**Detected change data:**
##############################

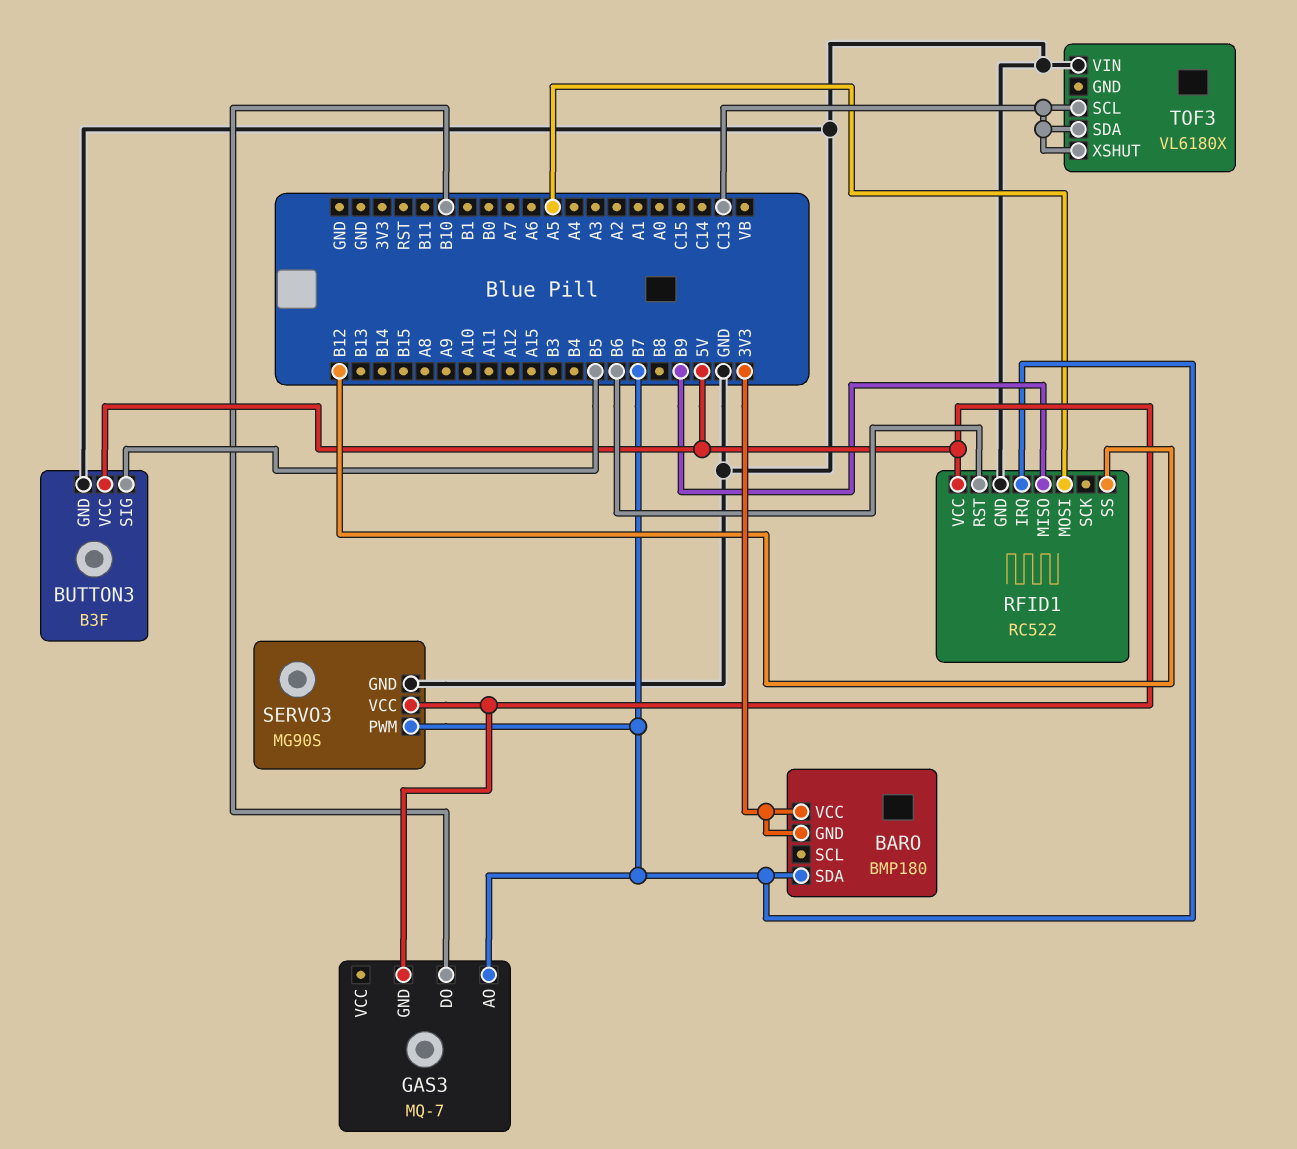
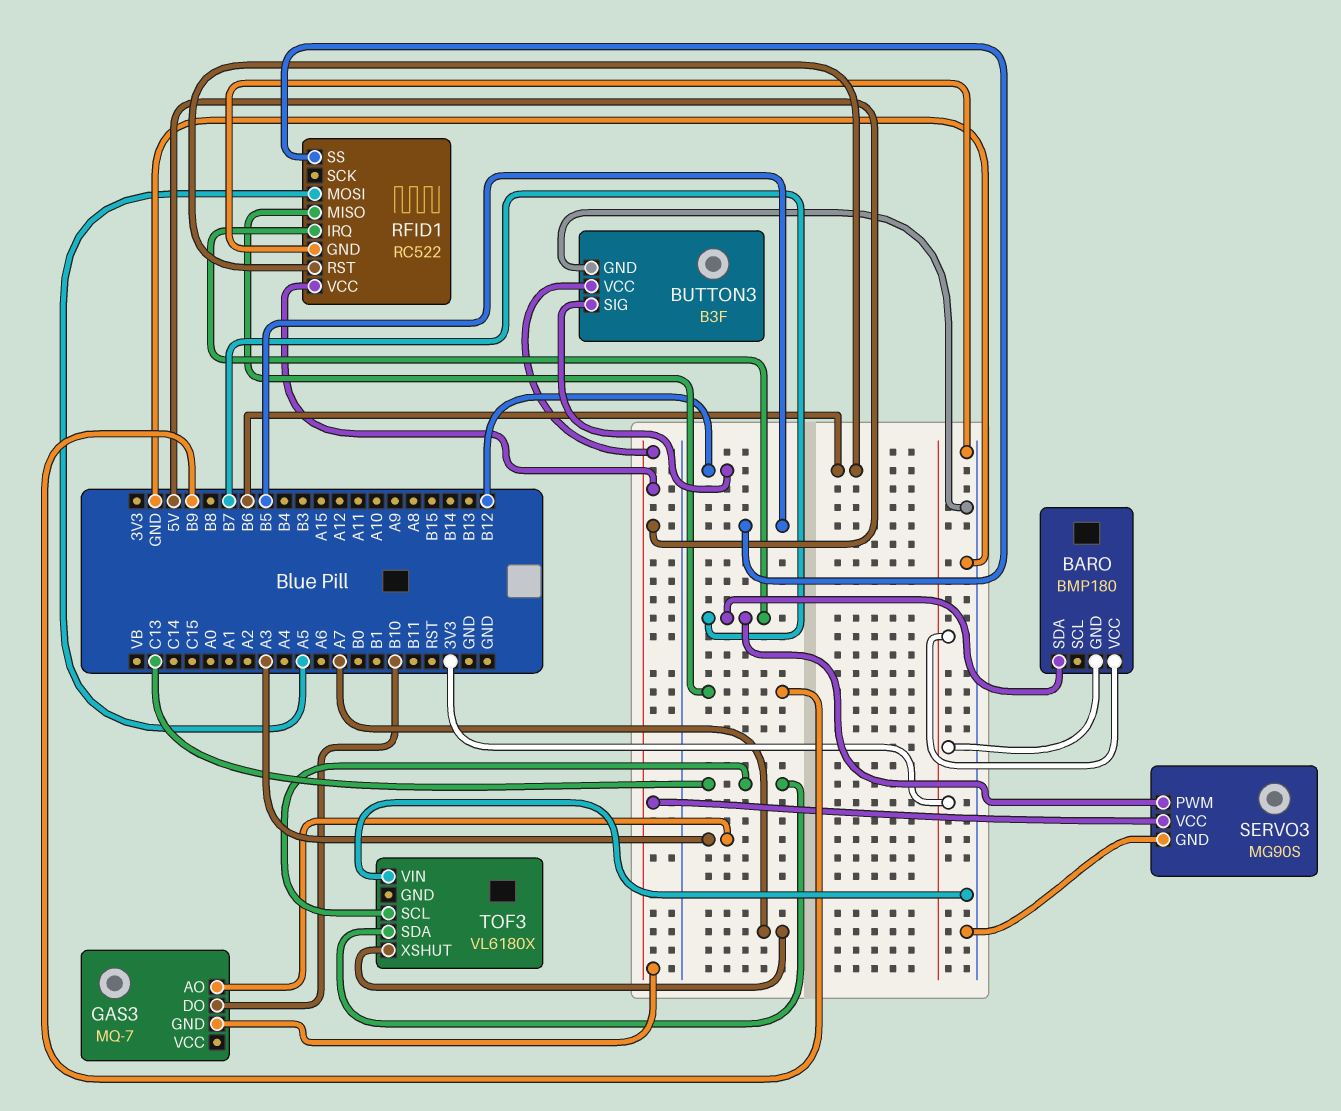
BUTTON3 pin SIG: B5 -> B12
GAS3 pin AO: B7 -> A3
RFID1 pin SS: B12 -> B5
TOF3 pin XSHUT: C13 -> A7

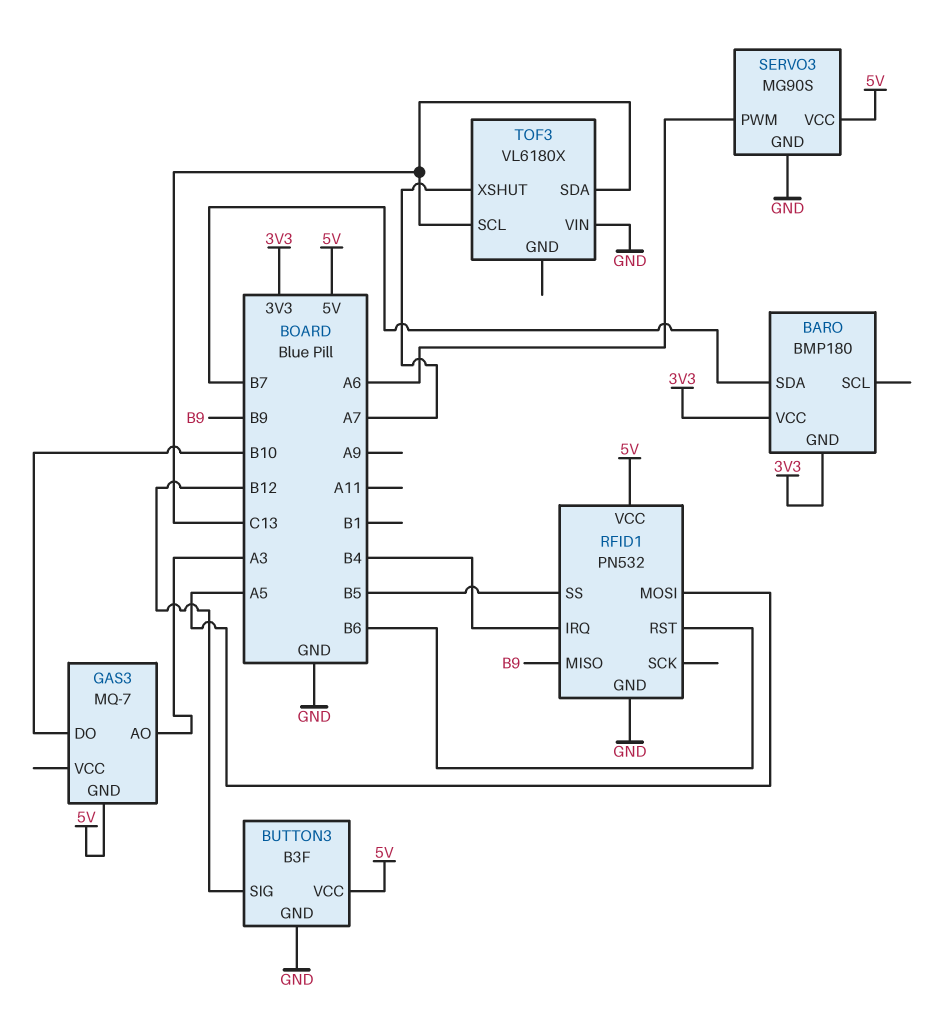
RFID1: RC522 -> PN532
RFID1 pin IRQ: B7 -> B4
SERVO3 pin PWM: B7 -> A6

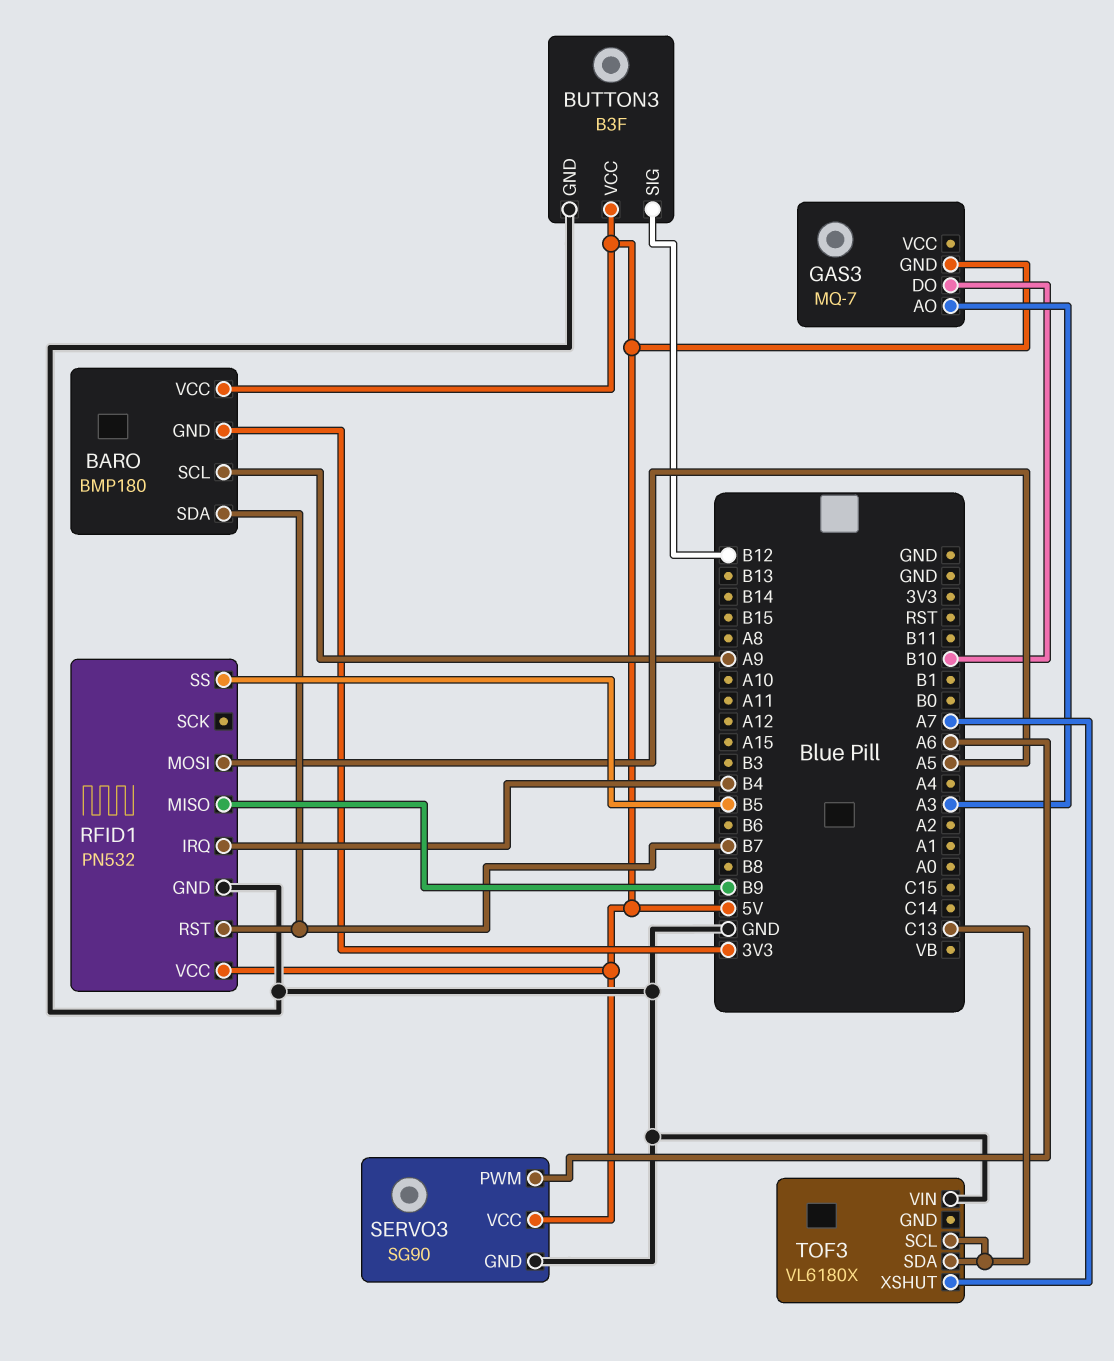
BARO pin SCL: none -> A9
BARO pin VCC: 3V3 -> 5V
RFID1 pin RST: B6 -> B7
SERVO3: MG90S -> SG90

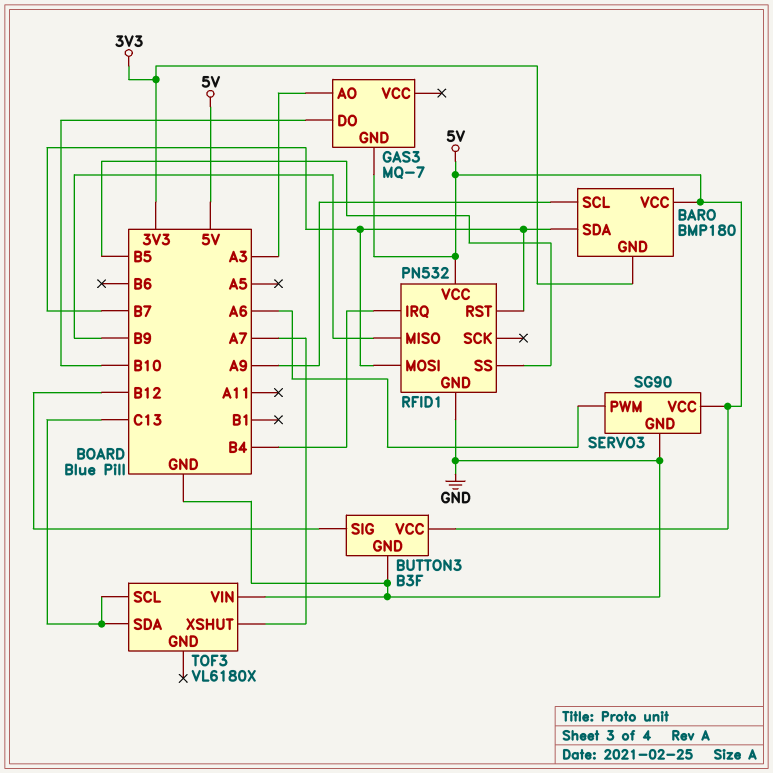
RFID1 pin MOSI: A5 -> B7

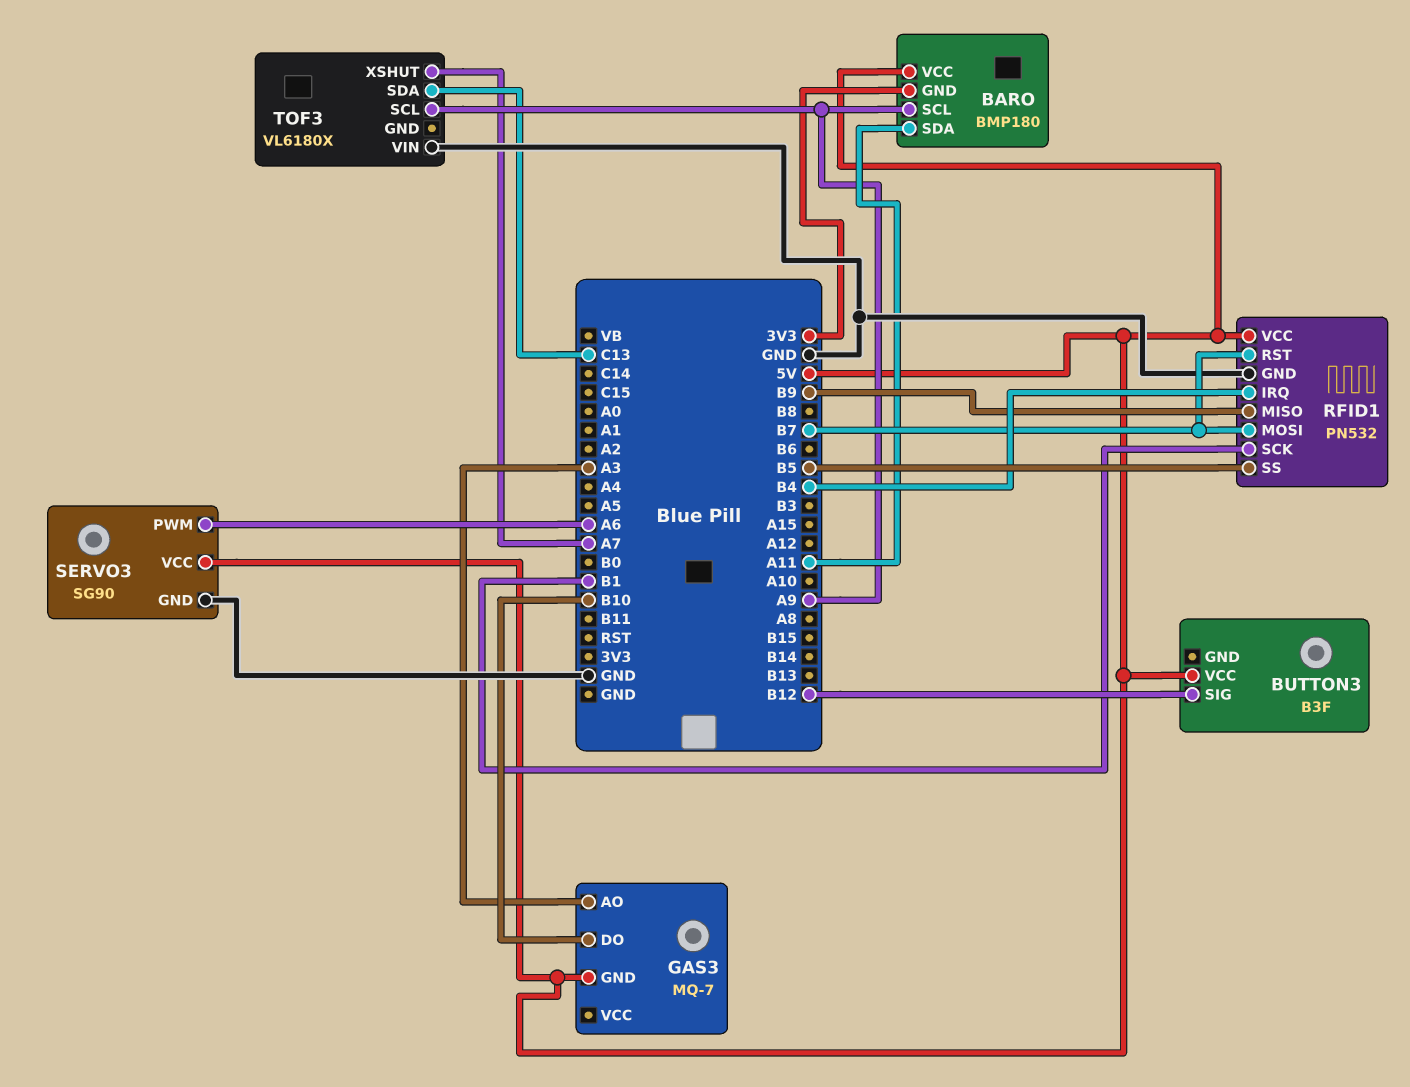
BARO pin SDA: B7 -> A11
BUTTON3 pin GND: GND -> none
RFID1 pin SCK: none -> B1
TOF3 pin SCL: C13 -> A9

##############################

**What to do:** Beginning with the line where "RFID1 pin IRQ: B7 -> B4" appears, transcribe the records above word for word through their last line, and include no pictures.

**Worked solution:**
RFID1 pin IRQ: B7 -> B4
SERVO3 pin PWM: B7 -> A6

BARO pin SCL: none -> A9
BARO pin VCC: 3V3 -> 5V
RFID1 pin RST: B6 -> B7
SERVO3: MG90S -> SG90

RFID1 pin MOSI: A5 -> B7

BARO pin SDA: B7 -> A11
BUTTON3 pin GND: GND -> none
RFID1 pin SCK: none -> B1
TOF3 pin SCL: C13 -> A9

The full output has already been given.